WORK INSTRUCTION
An unchanged copy of all the lines below is expected, and it should contain no pictures.

§ §

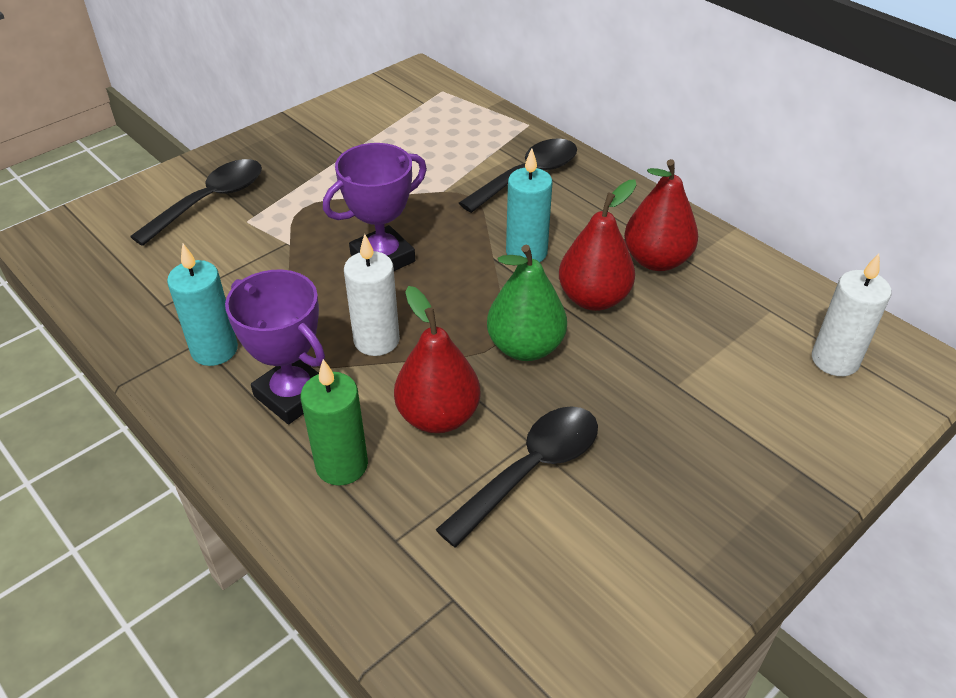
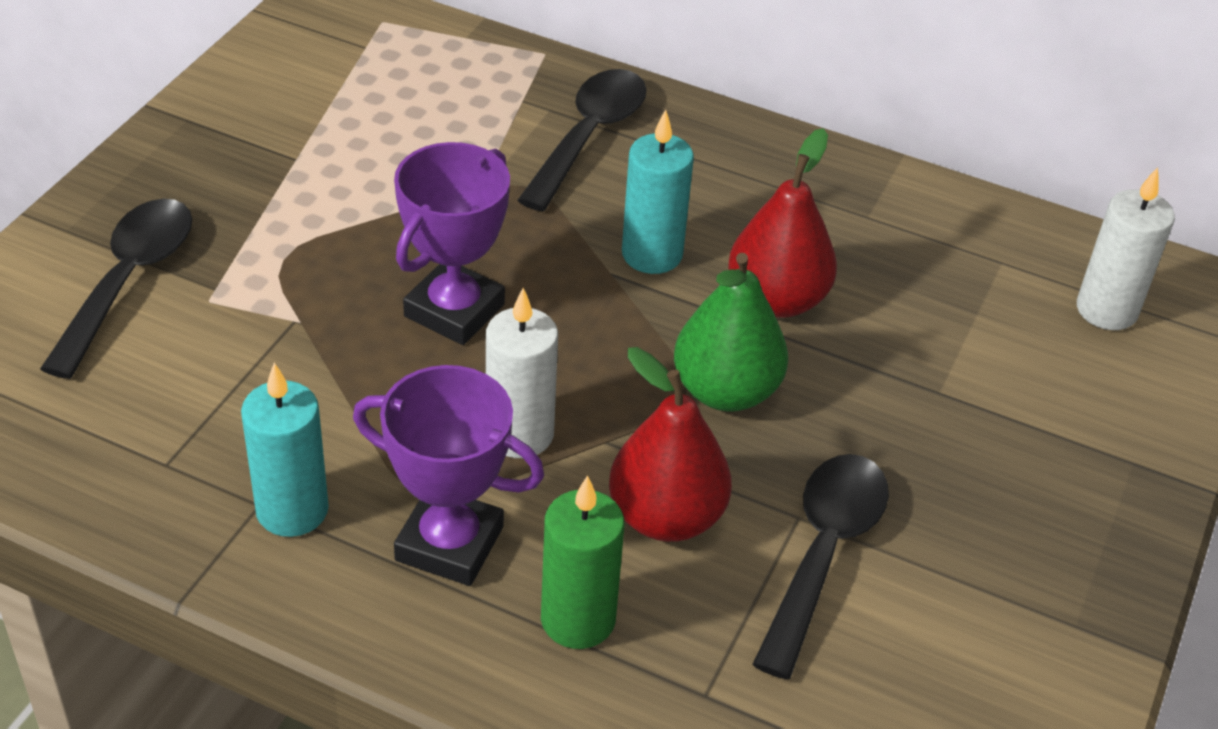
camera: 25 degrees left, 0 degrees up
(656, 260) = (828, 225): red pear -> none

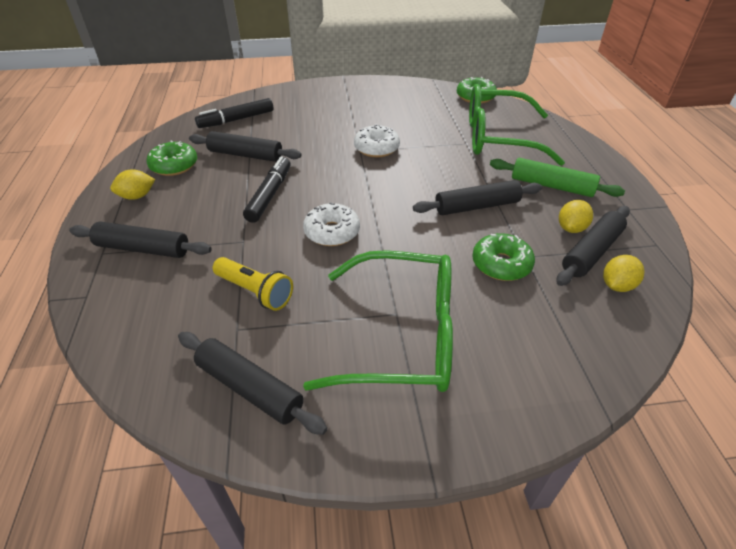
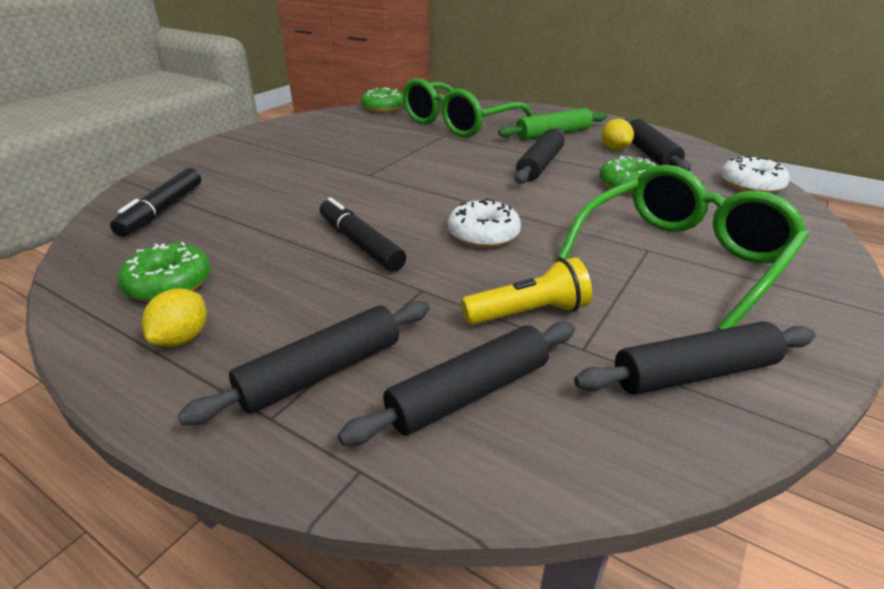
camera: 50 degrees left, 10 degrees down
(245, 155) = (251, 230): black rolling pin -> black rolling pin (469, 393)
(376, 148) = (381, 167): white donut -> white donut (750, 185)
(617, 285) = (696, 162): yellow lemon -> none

§ §

WRITTEN ANSWER
camera: 25 degrees left, 0 degrees up
(656, 260) = (828, 225): red pear -> none

camera: 50 degrees left, 10 degrees down
(245, 155) = (251, 230): black rolling pin -> black rolling pin (469, 393)
(376, 148) = (381, 167): white donut -> white donut (750, 185)
(617, 285) = (696, 162): yellow lemon -> none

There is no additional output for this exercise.